- _EXERCISE DIRECTIONS_
Please reproduce the data below exactly, from the first line through the line containing "grey calculator [395,306,459,393]", and leave every later line out.

[Items from a data source]

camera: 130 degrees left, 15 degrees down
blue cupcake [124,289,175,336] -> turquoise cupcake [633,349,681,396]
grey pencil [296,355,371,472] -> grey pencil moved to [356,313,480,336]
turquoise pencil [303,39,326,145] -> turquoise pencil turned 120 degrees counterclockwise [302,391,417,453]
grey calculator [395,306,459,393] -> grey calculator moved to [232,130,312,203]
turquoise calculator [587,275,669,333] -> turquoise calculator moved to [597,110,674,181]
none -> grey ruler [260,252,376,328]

- _RESPONSE TO THE TASK_
camera: 130 degrees left, 15 degrees down
blue cupcake [124,289,175,336] -> turquoise cupcake [633,349,681,396]
grey pencil [296,355,371,472] -> grey pencil moved to [356,313,480,336]
turquoise pencil [303,39,326,145] -> turquoise pencil turned 120 degrees counterclockwise [302,391,417,453]
grey calculator [395,306,459,393] -> grey calculator moved to [232,130,312,203]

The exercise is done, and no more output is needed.